◆ **PROBLEM TO WORK ON**: An exact copy of every record, without the pictures, is what should come back.

Revision comparison data
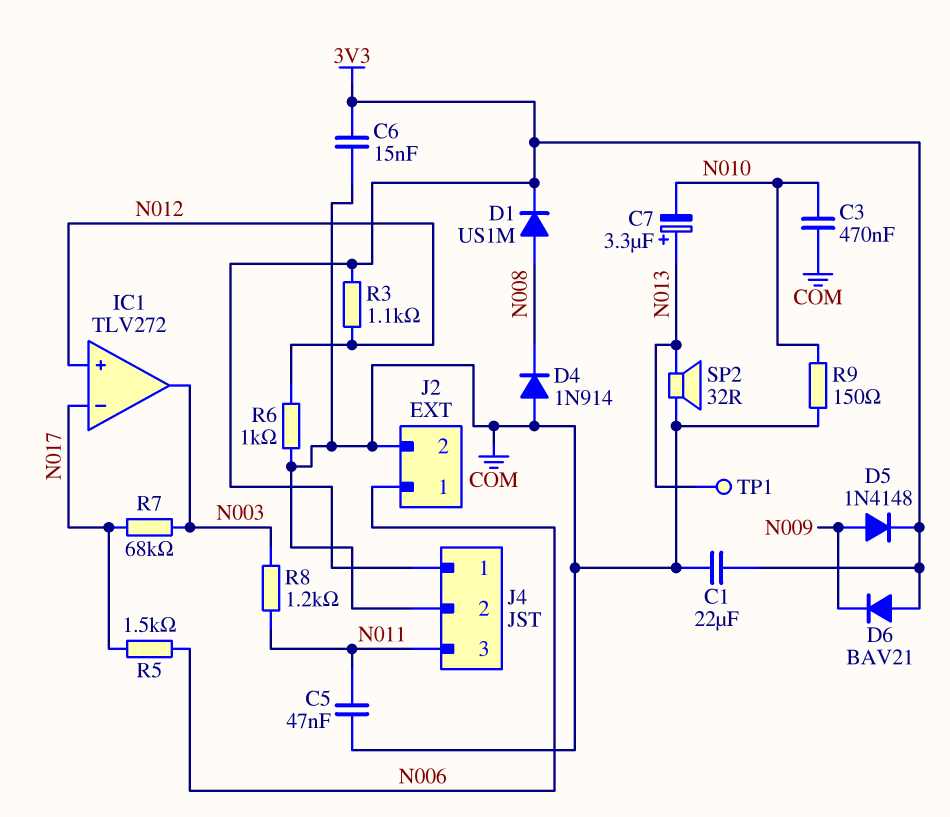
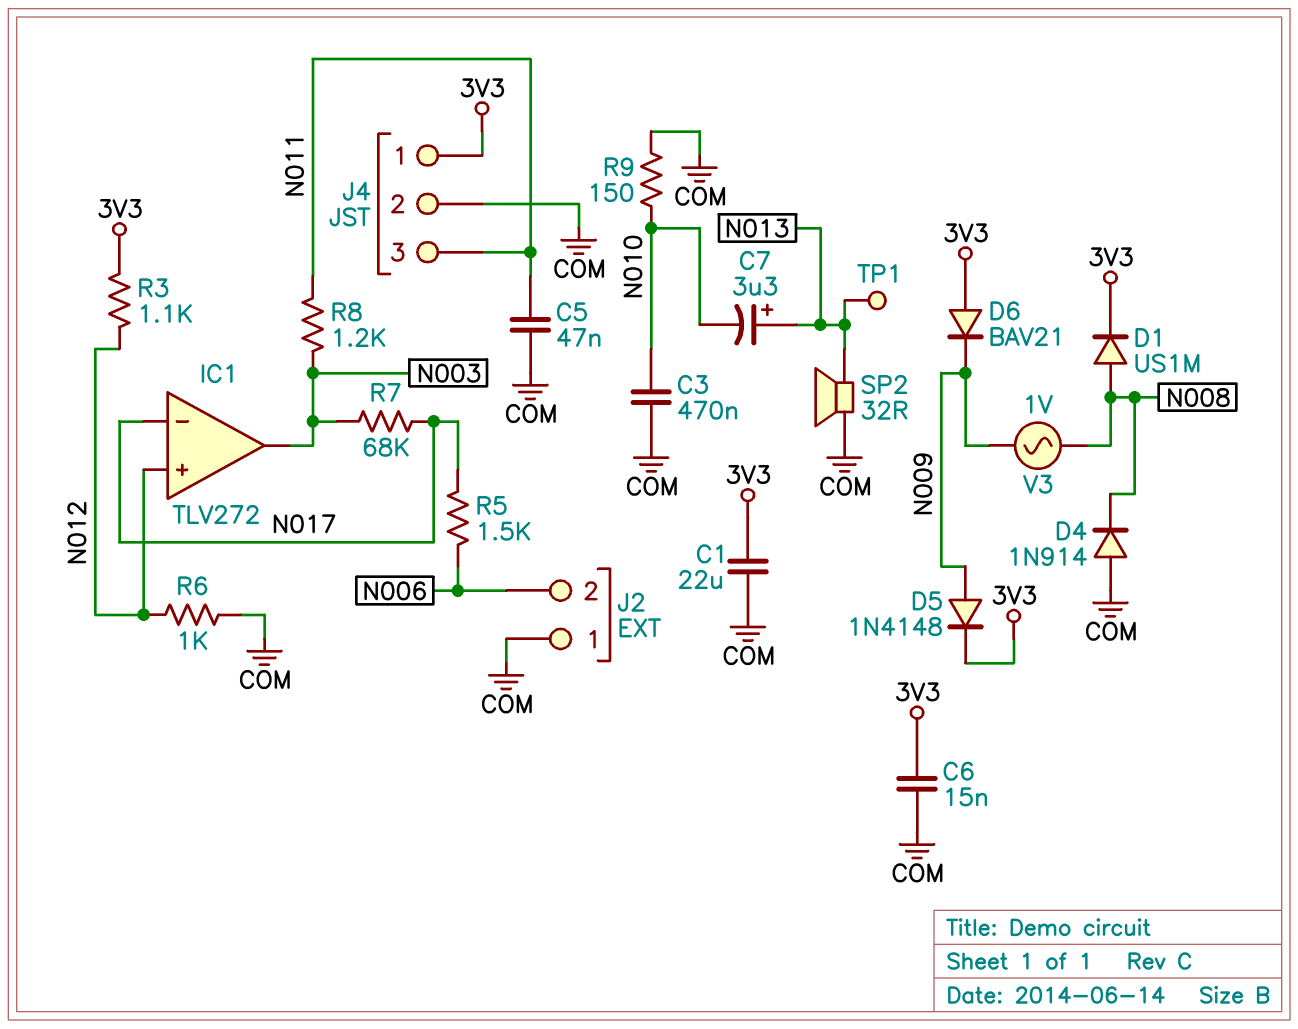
J2 pin 1: N006 -> COM
J2 pin 2: COM -> N006
V3: none -> AC 1V (N008, N009)

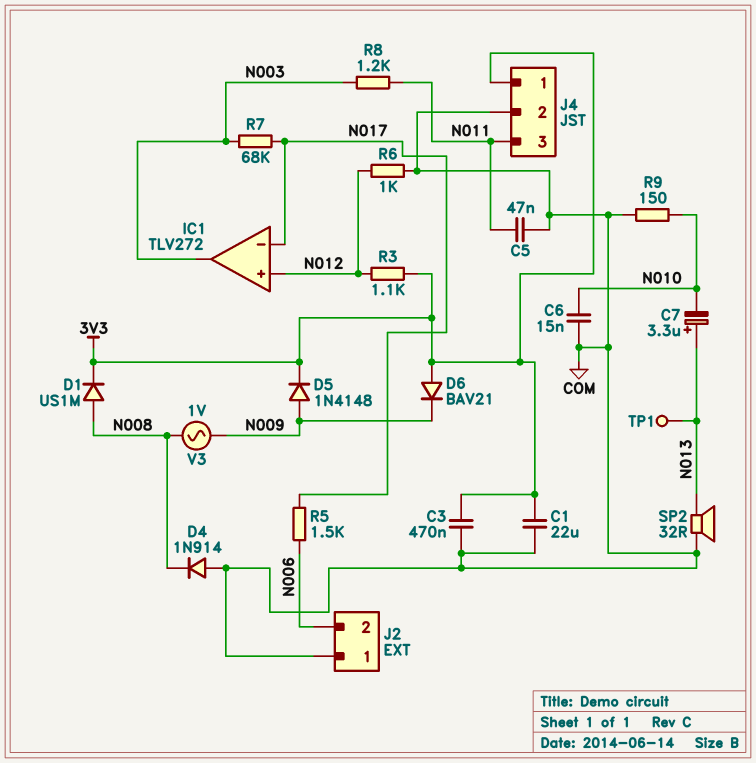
C3: 470nF (COM, N010) -> 470nF (3V3, COM)
C6: 15nF (3V3, COM) -> 15nF (COM, N010)

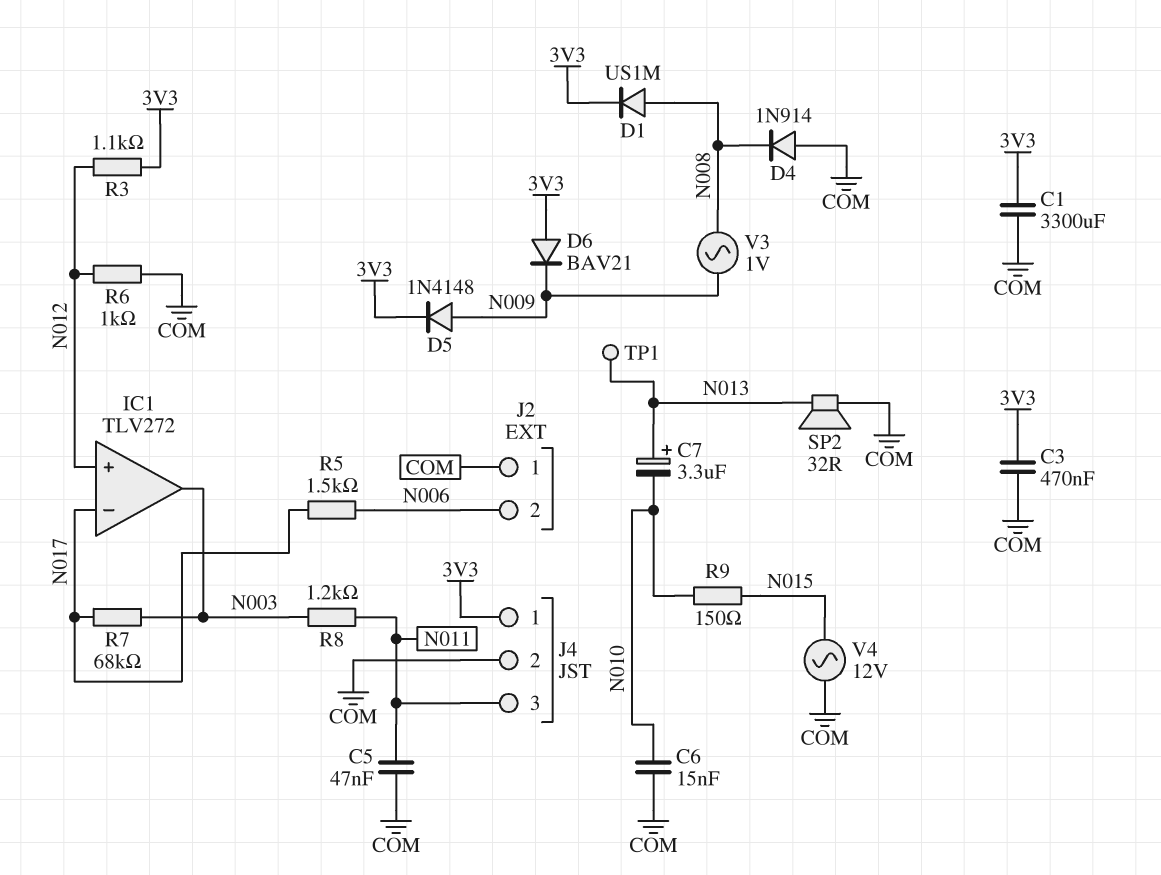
C1: 22uF (3V3, COM) -> 3300uF (3V3, COM)
R9: 150 (COM, N010) -> 150 (N010, N015)
V4: none -> AC 12V (COM, N015)

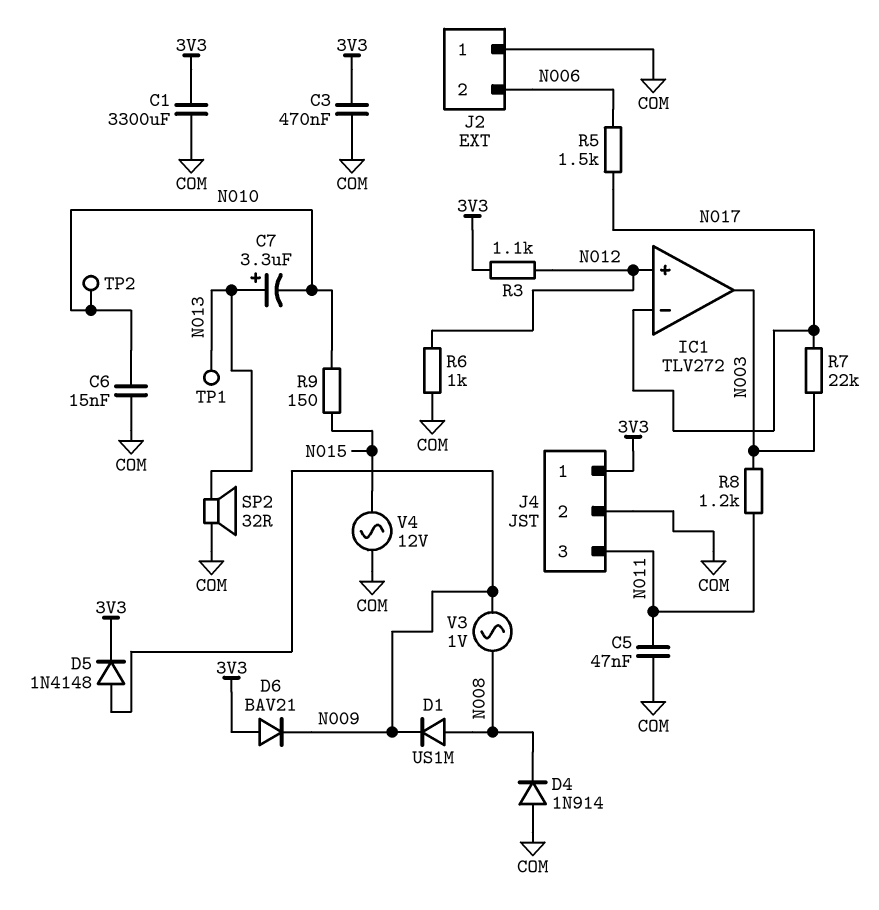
D1: diode US1M (A N008, K 3V3) -> diode US1M (A N008, K N009)
R7: 68k (N003, N017) -> 22k (N003, N017)
TP2: none -> test point (N010)

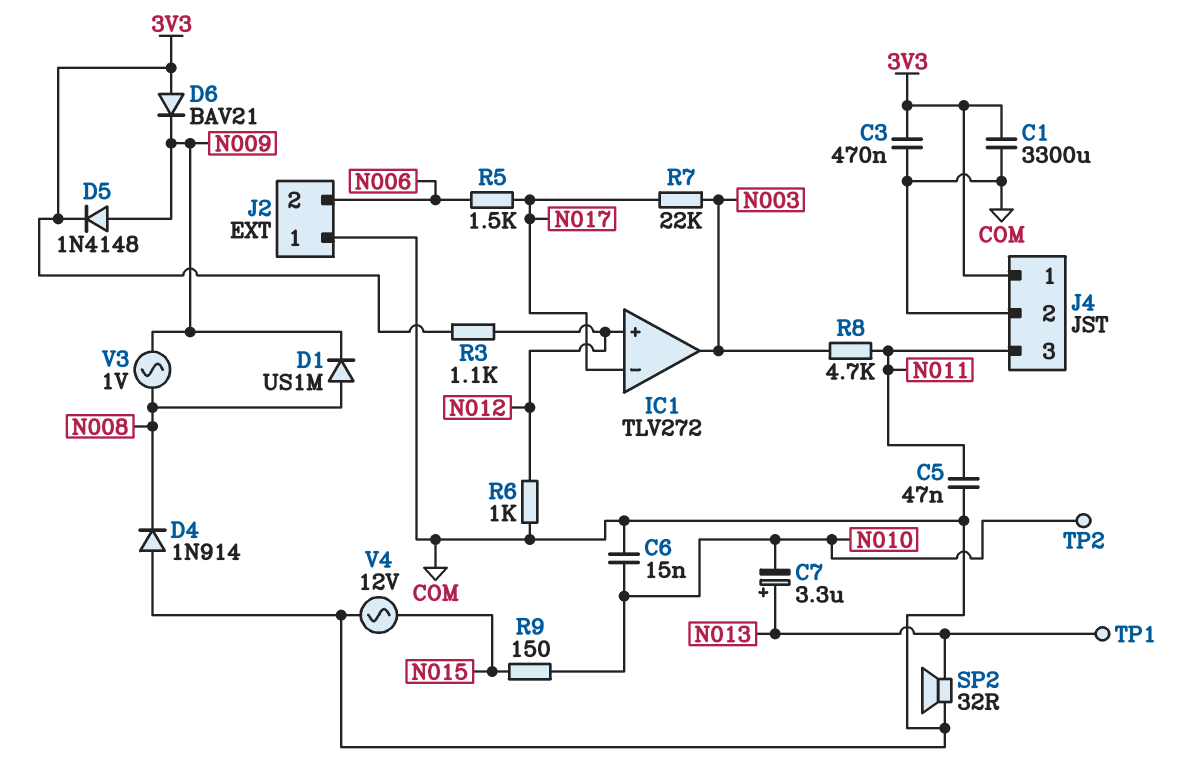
R8: 1.2k (N003, N011) -> 4.7k (N003, N011)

◆ **ANSWER SECTION**:
J2 pin 1: N006 -> COM
J2 pin 2: COM -> N006
V3: none -> AC 1V (N008, N009)

C3: 470nF (COM, N010) -> 470nF (3V3, COM)
C6: 15nF (3V3, COM) -> 15nF (COM, N010)

C1: 22uF (3V3, COM) -> 3300uF (3V3, COM)
R9: 150 (COM, N010) -> 150 (N010, N015)
V4: none -> AC 12V (COM, N015)

D1: diode US1M (A N008, K 3V3) -> diode US1M (A N008, K N009)
R7: 68k (N003, N017) -> 22k (N003, N017)
TP2: none -> test point (N010)

R8: 1.2k (N003, N011) -> 4.7k (N003, N011)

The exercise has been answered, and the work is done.